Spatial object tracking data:
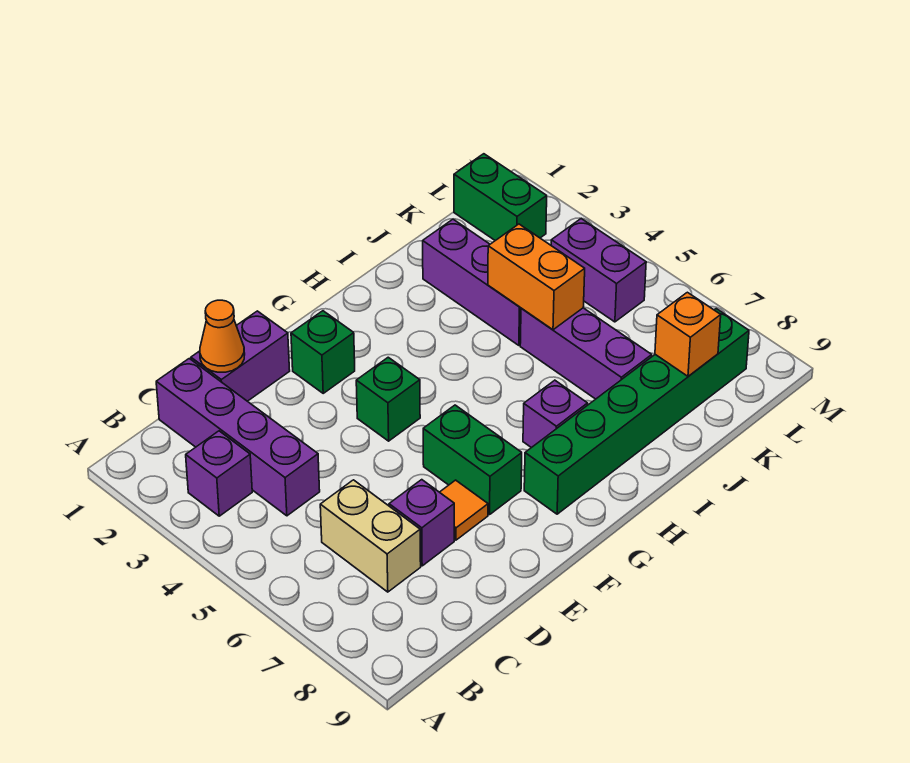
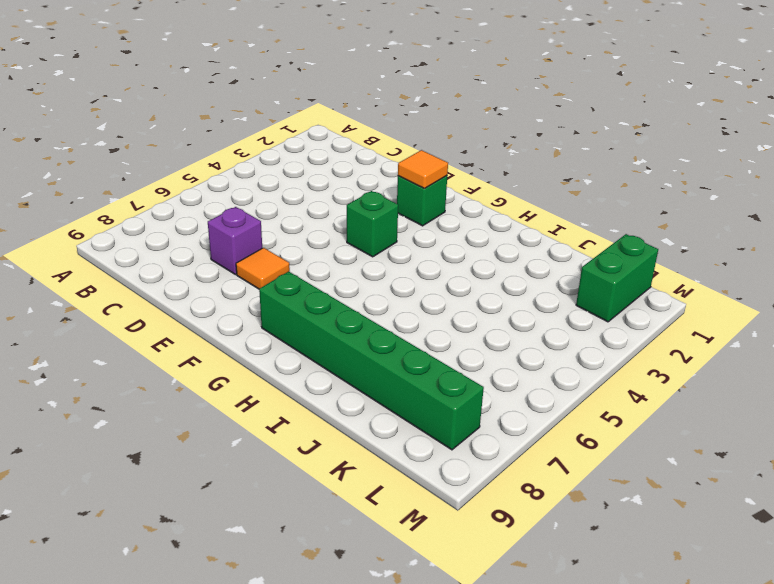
orange tile F2 level 2 -> none
none -> purple brick B3 level 1
none -> purple brick C1:C4 level 1
none -> tan brick C6:C7 level 1

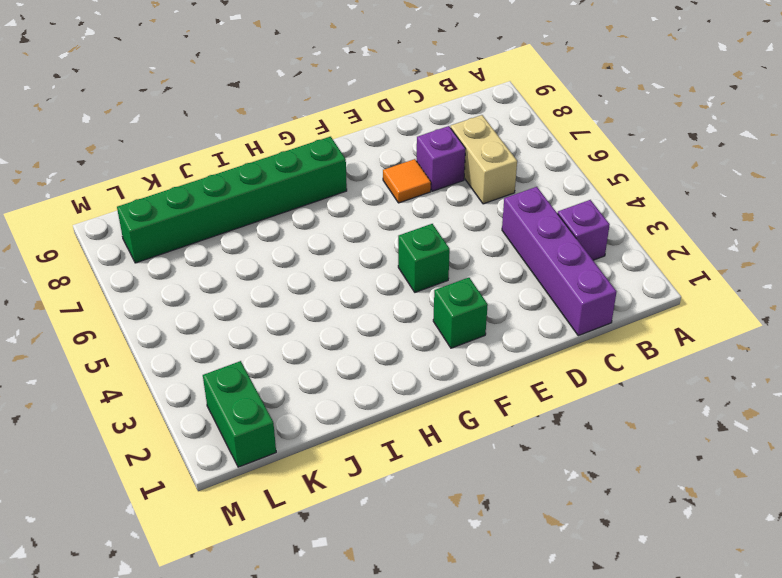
none -> purple brick D1:E1 level 1
none -> green brick F6:F7 level 1
none -> purple brick H7 level 1

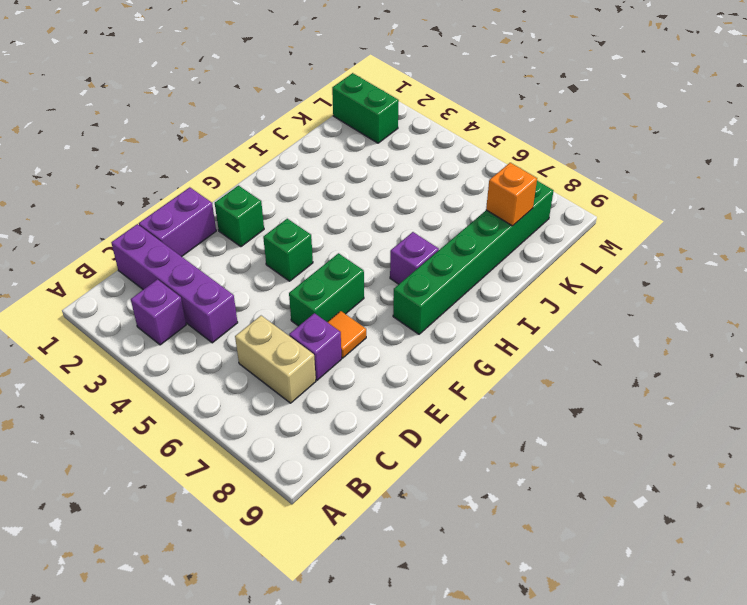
green brick E6:F6 level 1 -> green brick F6:F7 level 1
none -> purple brick J2:J4 level 1
none -> purple brick J5:J7 level 1
none -> purple brick L4:L5 level 1

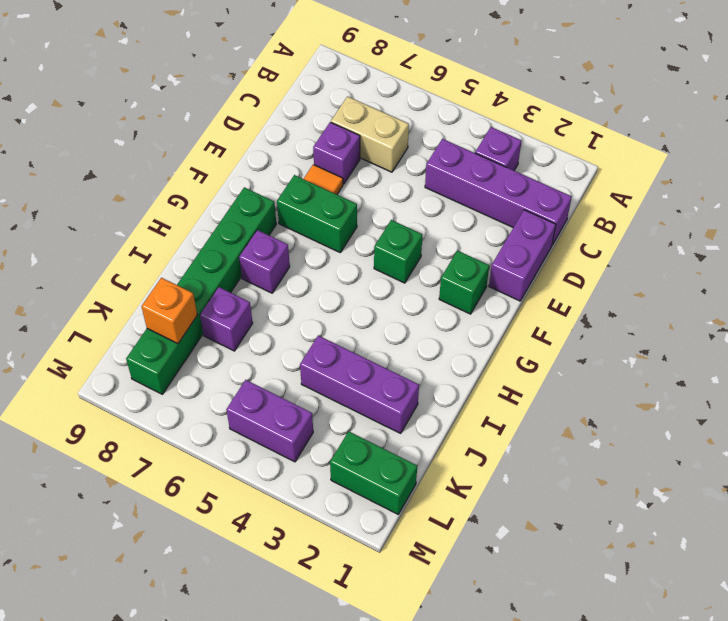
purple brick J7 level 1 -> purple brick J5:J7 level 1
none -> orange cone D1 level 2
none -> orange brick J4:J5 level 2

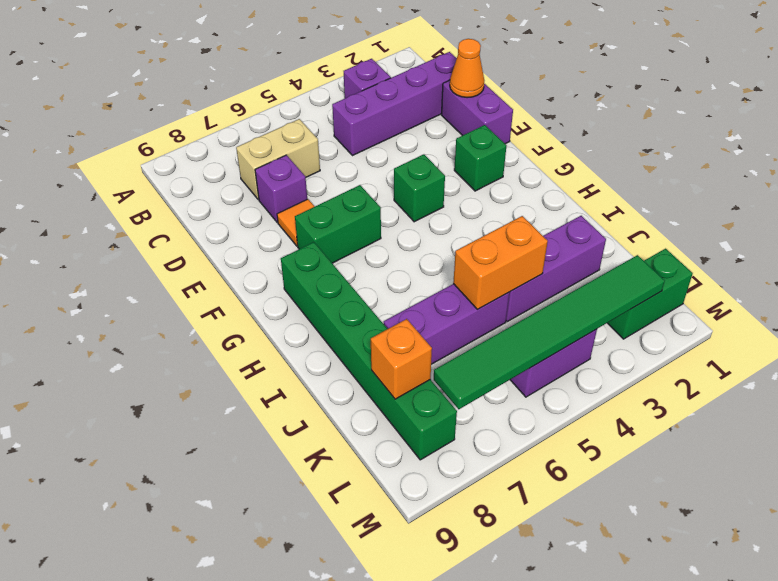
green tile L2:L7 level 2 -> none
none -> purple brick H7 level 1

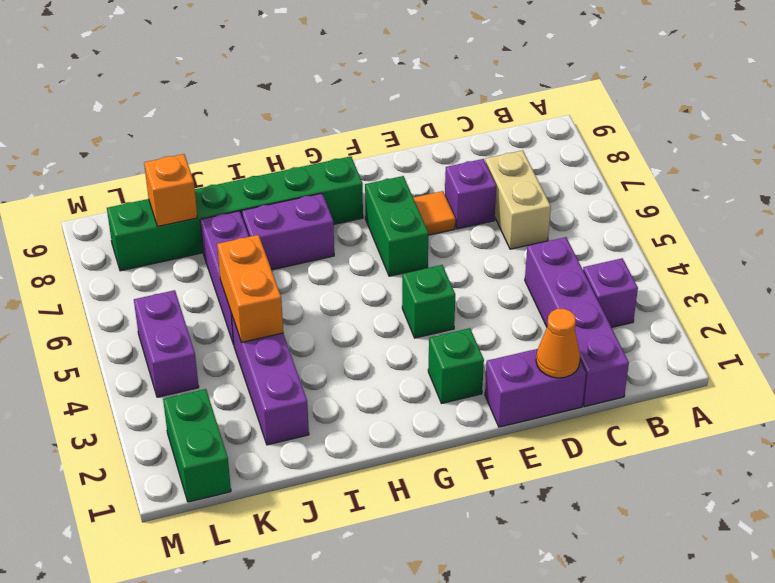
purple brick H7:I7 level 1 -> purple brick H7 level 1

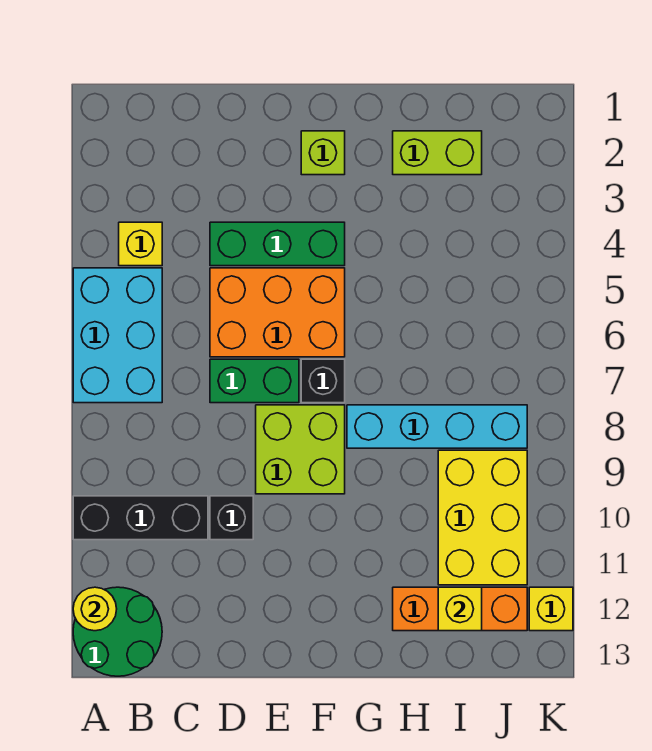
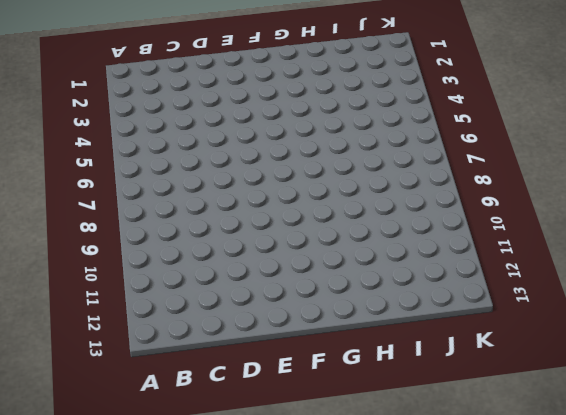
none -> cyan brick A5:B7 level 1
none -> black brick A10:C10 level 1
none -> green round brick A12:B13 level 1

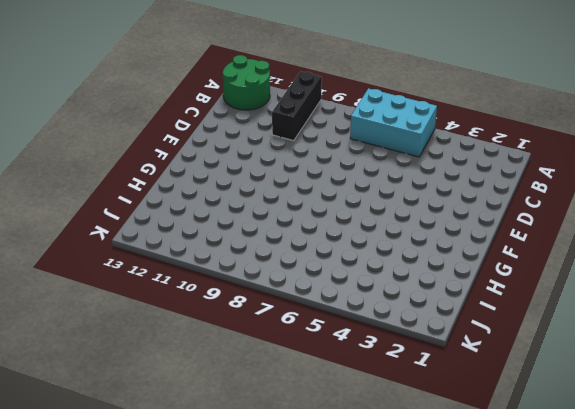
none -> yellow brick B4 level 1
none -> green brick D4:F4 level 1
none -> orange brick D5:F6 level 1

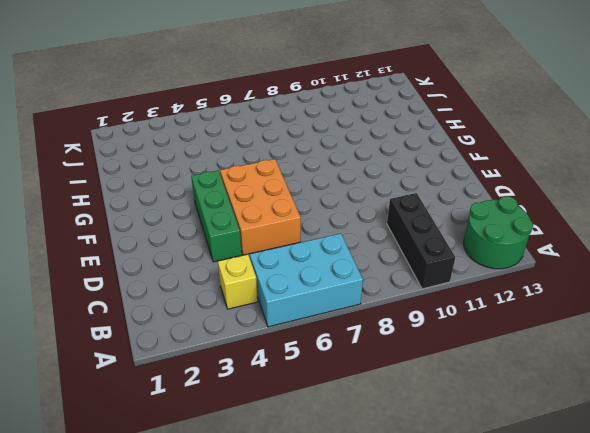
none -> green brick D7:E7 level 1
none -> black brick D10 level 1
none -> lime brick E8:F9 level 1

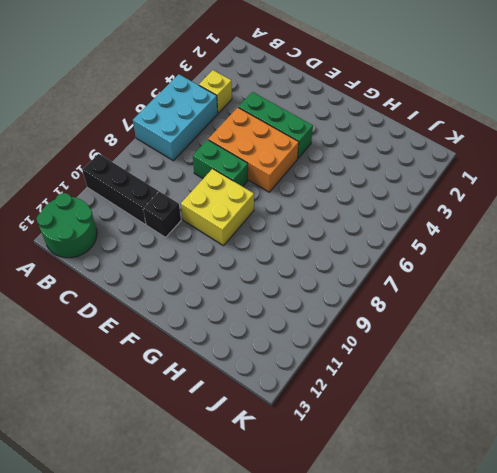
yellow brick E8:F9 level 1 -> lime brick E8:F9 level 1
none -> lime brick F2 level 1
none -> black brick F7 level 1
none -> cyan brick G8:J8 level 1

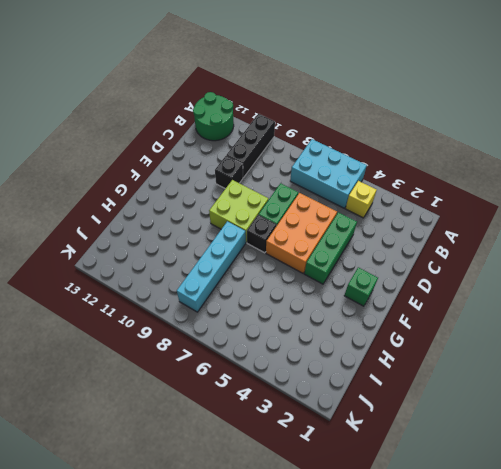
green brick F2 level 1 -> lime brick F2 level 1
none -> lime brick H2:I2 level 1
none -> orange brick H12:J12 level 1
none -> yellow brick I9:J11 level 1

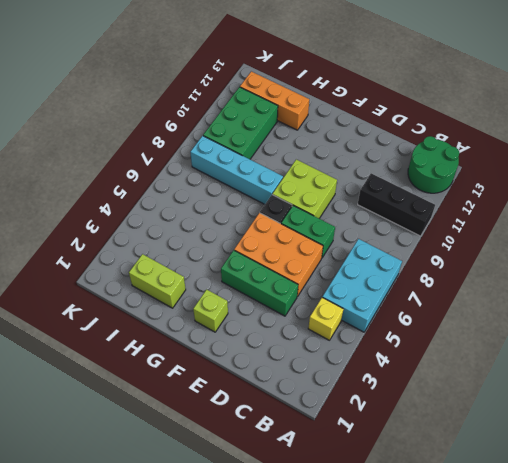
green brick I9:J11 level 1 -> yellow brick I9:J11 level 1
none -> black brick D10 level 1
none -> yellow brick K12 level 1
none -> yellow round brick A12 level 2

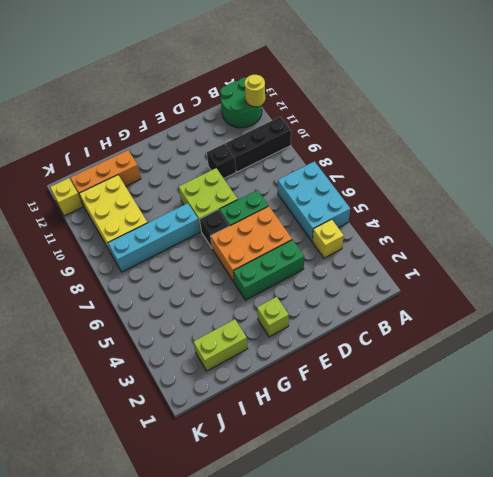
none -> yellow brick I12 level 2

The problem: Beginning with the line that has "none -> orange brick H12:J12 level 1", repeat each remaining line of the data above word for word, keeping pictures out.

Response:
none -> orange brick H12:J12 level 1
none -> yellow brick I9:J11 level 1

green brick I9:J11 level 1 -> yellow brick I9:J11 level 1
none -> black brick D10 level 1
none -> yellow brick K12 level 1
none -> yellow round brick A12 level 2

none -> yellow brick I12 level 2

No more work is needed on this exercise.